→ Exercise prompt: Start the output with the opening line of the listing below and continue, reproducing each line exactly, up to and including the line that contains "purple duck [236,404,306,470]".

→ Supplied records:
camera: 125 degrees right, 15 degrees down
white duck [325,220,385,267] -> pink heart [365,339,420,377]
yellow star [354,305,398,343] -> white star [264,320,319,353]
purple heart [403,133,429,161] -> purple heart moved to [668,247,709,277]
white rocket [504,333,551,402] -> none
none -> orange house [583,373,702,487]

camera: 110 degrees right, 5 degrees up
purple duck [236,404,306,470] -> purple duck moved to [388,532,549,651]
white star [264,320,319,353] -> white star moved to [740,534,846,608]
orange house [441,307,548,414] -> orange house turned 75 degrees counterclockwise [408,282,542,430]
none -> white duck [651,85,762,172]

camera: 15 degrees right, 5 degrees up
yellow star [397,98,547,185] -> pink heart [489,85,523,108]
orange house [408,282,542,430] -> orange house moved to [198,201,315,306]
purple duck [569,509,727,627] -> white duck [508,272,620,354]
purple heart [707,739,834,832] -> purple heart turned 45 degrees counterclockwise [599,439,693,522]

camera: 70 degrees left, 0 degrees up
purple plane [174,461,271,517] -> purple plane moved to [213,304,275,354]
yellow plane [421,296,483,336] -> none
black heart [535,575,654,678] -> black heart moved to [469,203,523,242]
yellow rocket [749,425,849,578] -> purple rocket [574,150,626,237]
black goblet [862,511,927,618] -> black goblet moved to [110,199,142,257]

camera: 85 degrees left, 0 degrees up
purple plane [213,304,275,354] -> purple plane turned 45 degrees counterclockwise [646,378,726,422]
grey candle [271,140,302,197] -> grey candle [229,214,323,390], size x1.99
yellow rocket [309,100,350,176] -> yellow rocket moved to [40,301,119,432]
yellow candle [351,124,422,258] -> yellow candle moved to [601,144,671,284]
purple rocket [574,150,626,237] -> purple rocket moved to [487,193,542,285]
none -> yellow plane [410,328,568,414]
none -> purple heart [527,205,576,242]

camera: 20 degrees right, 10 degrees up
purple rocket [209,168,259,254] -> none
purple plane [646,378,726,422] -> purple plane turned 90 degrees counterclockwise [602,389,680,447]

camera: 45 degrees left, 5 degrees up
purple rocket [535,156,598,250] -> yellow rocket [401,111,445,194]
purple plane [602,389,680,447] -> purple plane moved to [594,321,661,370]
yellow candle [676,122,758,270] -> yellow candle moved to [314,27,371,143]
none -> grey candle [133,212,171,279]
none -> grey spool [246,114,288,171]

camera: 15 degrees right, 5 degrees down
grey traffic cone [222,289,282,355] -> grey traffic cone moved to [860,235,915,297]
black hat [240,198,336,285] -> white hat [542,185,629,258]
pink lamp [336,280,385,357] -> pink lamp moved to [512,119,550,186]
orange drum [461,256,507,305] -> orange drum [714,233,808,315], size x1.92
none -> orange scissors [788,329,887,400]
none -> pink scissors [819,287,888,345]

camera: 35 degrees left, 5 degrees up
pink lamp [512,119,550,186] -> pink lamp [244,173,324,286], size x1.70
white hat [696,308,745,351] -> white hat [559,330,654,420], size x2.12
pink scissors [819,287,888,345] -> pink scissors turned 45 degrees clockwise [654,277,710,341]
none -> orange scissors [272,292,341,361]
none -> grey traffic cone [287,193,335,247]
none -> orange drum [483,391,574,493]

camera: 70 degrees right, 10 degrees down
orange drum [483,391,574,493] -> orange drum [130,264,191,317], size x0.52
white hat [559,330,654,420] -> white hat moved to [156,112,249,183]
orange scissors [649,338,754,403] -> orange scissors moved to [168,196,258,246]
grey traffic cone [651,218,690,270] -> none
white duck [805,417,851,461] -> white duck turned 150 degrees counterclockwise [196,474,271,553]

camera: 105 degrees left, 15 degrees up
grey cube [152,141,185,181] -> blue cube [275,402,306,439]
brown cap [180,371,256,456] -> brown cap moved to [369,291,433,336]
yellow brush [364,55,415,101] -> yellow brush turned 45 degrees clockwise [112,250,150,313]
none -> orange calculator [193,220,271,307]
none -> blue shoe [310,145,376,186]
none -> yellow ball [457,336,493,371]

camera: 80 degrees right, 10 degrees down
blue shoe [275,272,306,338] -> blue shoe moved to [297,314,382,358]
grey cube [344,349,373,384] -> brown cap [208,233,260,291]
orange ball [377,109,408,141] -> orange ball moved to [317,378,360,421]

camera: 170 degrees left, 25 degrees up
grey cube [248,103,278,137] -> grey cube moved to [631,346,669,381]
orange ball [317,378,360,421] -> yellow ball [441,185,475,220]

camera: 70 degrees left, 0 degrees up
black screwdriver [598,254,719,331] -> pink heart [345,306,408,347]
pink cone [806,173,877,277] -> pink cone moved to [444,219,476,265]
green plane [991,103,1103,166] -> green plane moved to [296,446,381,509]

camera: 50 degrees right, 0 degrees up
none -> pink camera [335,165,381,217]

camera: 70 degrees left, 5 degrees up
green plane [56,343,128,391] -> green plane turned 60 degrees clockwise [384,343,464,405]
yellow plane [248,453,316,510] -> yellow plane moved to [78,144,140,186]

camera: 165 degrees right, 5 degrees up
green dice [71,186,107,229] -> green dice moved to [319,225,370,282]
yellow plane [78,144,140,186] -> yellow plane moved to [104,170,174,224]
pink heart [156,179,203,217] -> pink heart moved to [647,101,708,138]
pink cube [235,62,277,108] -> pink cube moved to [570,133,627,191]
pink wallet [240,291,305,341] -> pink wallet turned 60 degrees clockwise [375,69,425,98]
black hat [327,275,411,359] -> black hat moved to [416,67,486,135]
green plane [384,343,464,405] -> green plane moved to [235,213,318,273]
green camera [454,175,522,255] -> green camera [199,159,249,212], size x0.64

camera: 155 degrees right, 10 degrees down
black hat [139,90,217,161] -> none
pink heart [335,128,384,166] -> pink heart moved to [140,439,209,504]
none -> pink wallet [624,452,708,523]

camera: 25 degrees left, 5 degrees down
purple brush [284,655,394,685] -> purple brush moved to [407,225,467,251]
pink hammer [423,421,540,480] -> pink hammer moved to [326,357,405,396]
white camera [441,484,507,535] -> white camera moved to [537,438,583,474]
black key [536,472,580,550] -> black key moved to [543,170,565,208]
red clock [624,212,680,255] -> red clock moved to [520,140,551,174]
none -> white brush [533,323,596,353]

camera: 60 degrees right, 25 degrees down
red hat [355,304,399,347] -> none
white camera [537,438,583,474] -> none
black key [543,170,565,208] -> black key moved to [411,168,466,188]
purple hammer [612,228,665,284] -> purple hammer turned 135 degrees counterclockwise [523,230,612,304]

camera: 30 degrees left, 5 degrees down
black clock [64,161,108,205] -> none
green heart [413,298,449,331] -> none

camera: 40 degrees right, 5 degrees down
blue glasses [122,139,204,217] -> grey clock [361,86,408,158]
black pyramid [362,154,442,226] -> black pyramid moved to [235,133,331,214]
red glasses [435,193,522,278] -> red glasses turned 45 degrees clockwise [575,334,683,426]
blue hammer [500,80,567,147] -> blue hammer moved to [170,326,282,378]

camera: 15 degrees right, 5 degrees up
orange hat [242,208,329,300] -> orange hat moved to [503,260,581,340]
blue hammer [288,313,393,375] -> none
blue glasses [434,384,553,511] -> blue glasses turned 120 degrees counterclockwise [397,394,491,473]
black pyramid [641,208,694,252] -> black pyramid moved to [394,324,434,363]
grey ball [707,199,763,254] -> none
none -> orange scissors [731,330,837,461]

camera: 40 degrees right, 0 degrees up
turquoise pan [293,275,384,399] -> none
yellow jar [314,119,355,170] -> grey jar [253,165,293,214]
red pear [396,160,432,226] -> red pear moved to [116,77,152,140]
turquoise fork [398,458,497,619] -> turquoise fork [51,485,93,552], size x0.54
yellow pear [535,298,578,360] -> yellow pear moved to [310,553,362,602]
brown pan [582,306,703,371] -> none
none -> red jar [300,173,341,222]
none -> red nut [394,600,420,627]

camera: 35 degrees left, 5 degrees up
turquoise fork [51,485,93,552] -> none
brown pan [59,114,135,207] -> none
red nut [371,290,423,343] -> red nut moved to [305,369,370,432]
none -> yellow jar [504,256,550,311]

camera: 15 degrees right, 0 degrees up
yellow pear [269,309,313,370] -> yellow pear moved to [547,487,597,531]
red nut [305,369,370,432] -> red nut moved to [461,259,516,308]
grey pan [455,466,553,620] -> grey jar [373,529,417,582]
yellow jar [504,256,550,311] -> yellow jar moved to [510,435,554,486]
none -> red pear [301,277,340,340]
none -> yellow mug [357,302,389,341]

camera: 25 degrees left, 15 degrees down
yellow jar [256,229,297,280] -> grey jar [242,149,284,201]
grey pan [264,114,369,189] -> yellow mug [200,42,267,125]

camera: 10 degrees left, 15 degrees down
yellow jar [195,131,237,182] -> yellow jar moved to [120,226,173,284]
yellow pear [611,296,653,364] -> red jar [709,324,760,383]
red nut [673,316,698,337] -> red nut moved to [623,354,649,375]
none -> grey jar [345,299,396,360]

→ Answer section:
camera: 125 degrees right, 15 degrees down
white duck [325,220,385,267] -> pink heart [365,339,420,377]
yellow star [354,305,398,343] -> white star [264,320,319,353]
purple heart [403,133,429,161] -> purple heart moved to [668,247,709,277]
white rocket [504,333,551,402] -> none
none -> orange house [583,373,702,487]

camera: 110 degrees right, 5 degrees up
purple duck [236,404,306,470] -> purple duck moved to [388,532,549,651]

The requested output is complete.